* **Problem**
Restate word for word the entries below, starting at the line with "(259, 108) = (161, 558): none" and ending at the line with "(481, 278) = (519, 509): black". Keep both end lines and omit the pictures.
^^^^^^^^
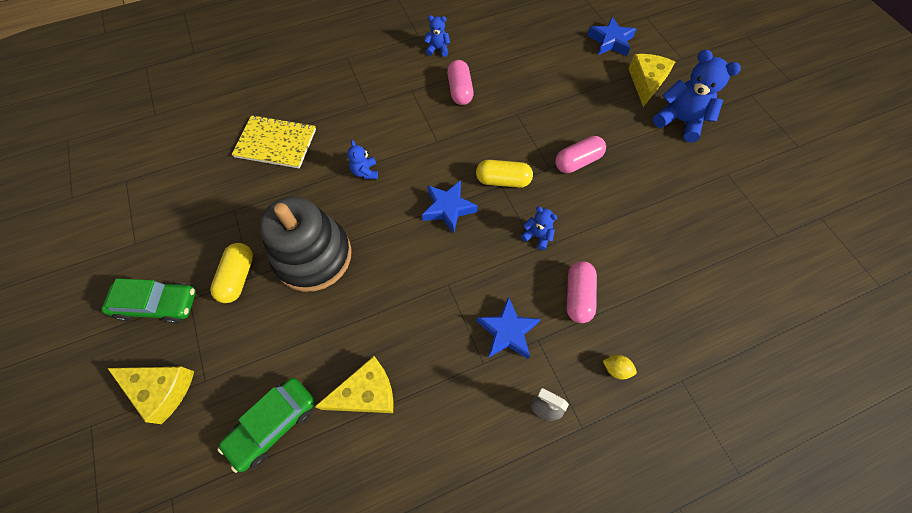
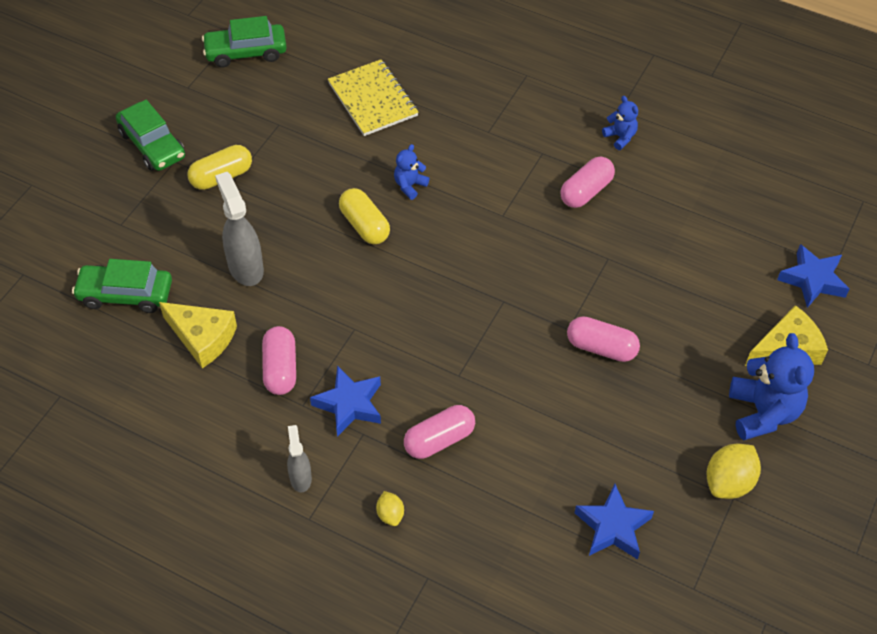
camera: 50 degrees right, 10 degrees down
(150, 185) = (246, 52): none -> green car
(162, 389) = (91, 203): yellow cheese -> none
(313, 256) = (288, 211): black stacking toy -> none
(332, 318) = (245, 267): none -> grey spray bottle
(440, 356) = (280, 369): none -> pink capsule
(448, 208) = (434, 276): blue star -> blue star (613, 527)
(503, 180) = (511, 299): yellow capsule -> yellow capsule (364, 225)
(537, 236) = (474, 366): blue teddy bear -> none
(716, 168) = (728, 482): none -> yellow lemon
^^^^^^^^
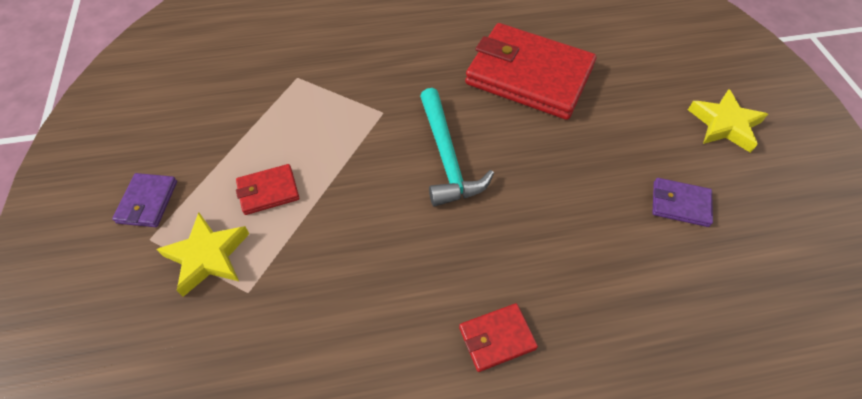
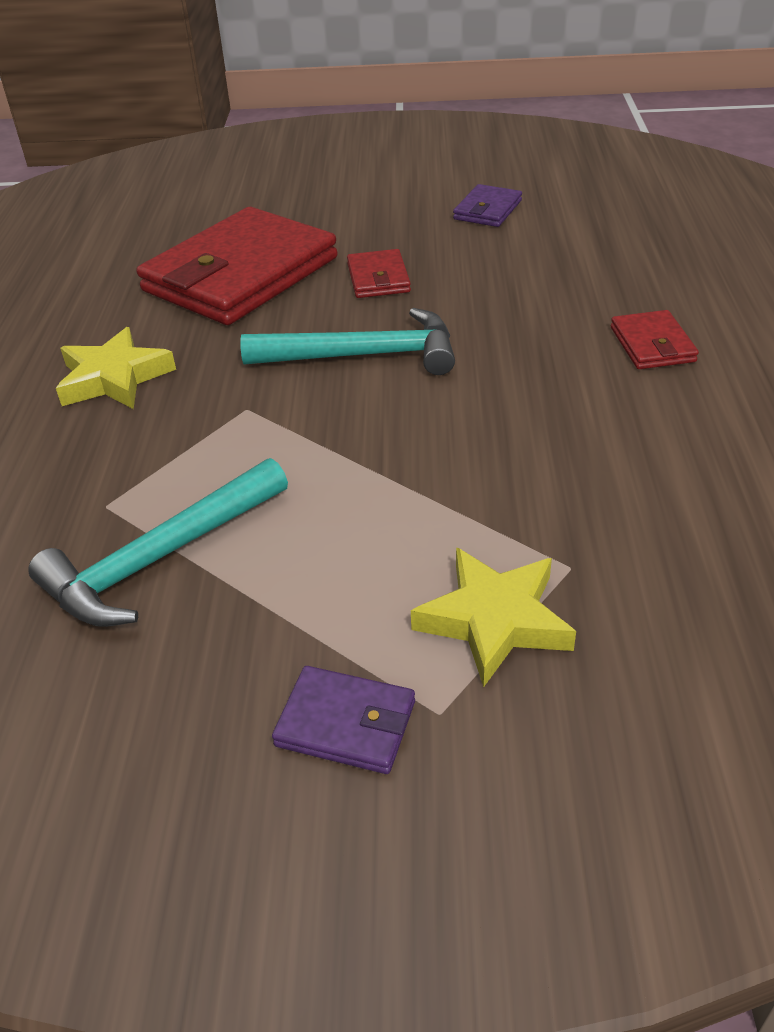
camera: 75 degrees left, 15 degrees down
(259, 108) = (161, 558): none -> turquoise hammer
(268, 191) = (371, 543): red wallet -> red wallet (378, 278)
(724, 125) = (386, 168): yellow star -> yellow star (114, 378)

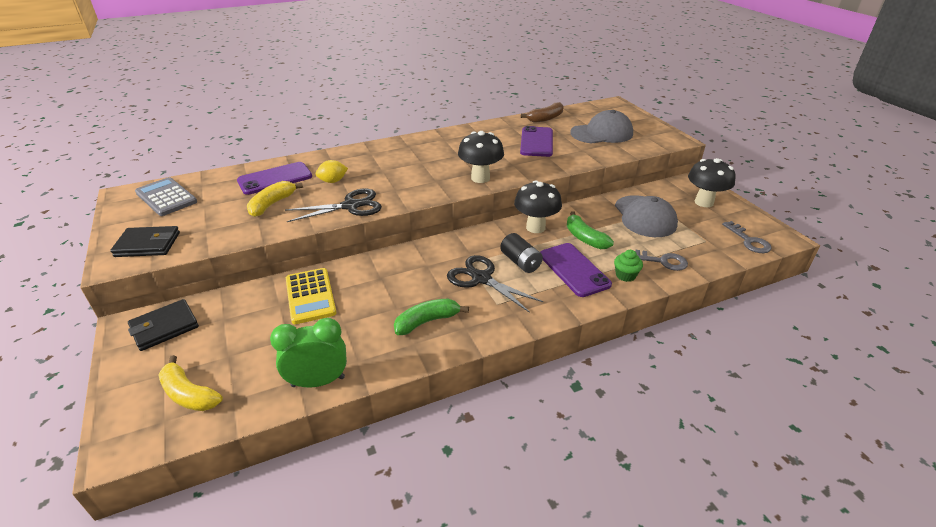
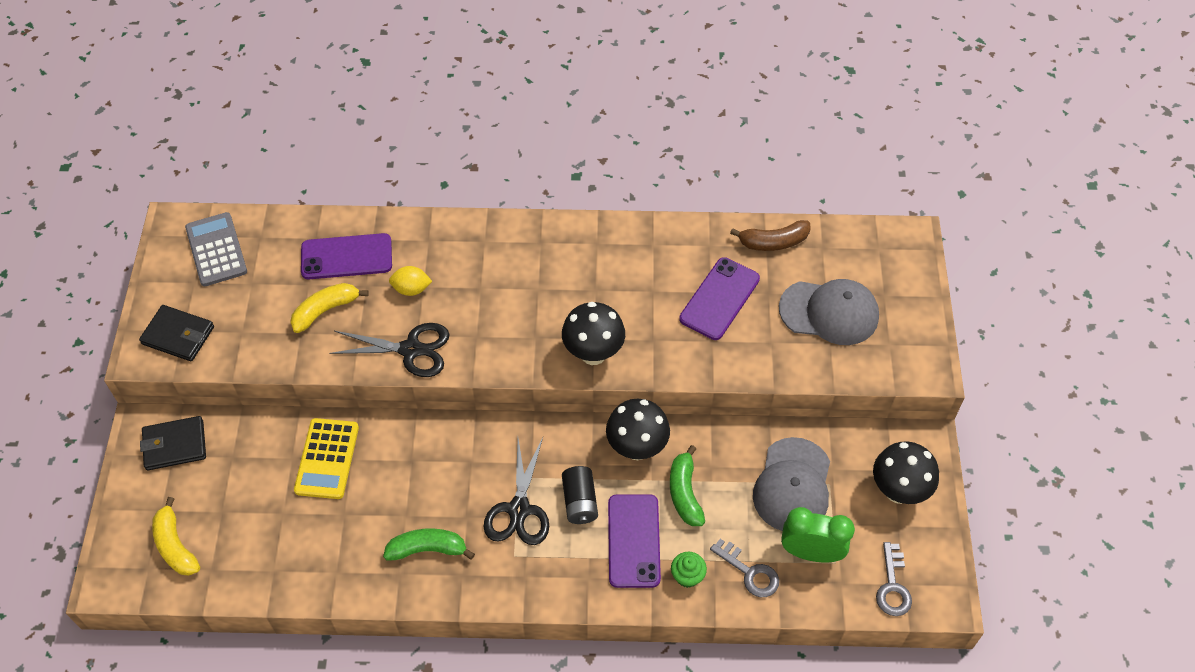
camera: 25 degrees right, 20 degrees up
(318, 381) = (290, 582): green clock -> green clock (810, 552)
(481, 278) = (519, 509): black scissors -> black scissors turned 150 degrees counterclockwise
^^^^^^^^
* **Written response**
(259, 108) = (161, 558): none -> turquoise hammer
(268, 191) = (371, 543): red wallet -> red wallet (378, 278)
(724, 125) = (386, 168): yellow star -> yellow star (114, 378)

camera: 25 degrees right, 20 degrees up
(318, 381) = (290, 582): green clock -> green clock (810, 552)
(481, 278) = (519, 509): black scissors -> black scissors turned 150 degrees counterclockwise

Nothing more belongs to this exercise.